━━ Listed records ━━
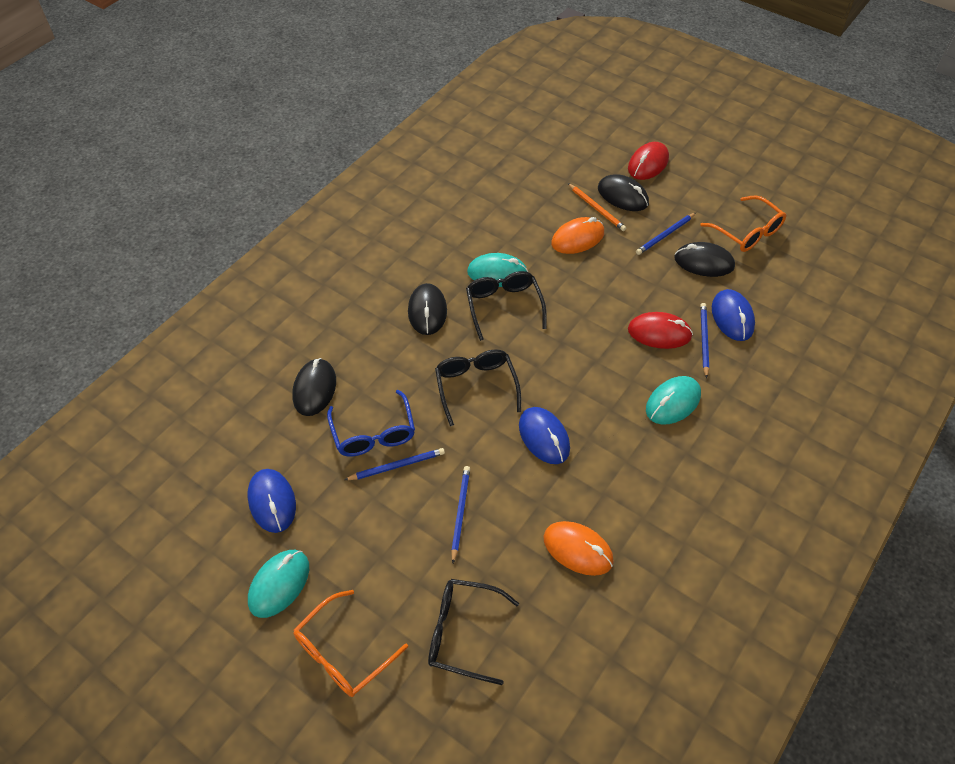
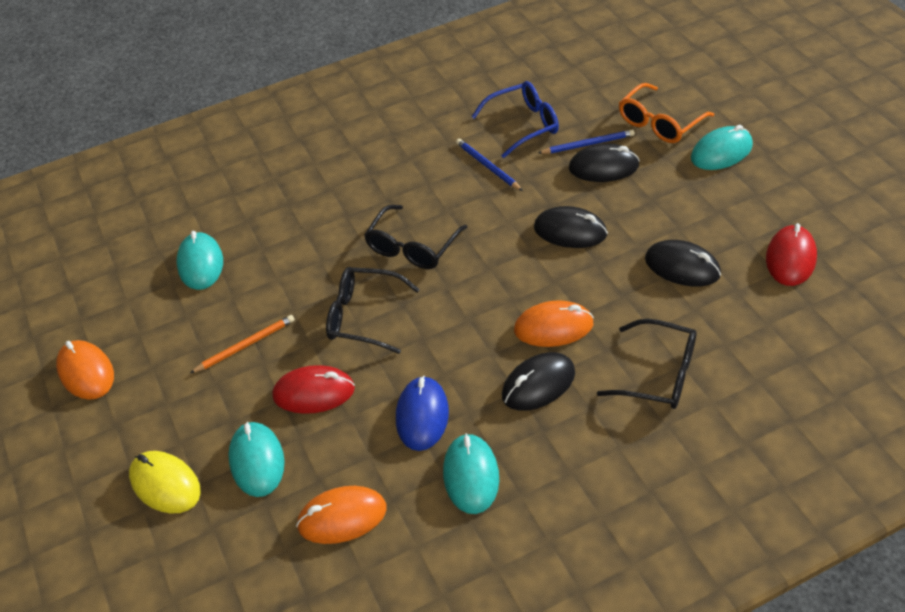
blue mouse: 3 -> 1
blue pencil: 4 -> 2
orange glasses: 2 -> 1
orange mouse: 2 -> 3
turquoise mouse: 3 -> 4
yellow mouse: 0 -> 1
━━━
▸ Work item:
Word for word, return the listing above; the pictures do not belong in the copy.

▸ Result of this exercise:
blue mouse: 3 -> 1
blue pencil: 4 -> 2
orange glasses: 2 -> 1
orange mouse: 2 -> 3
turquoise mouse: 3 -> 4
yellow mouse: 0 -> 1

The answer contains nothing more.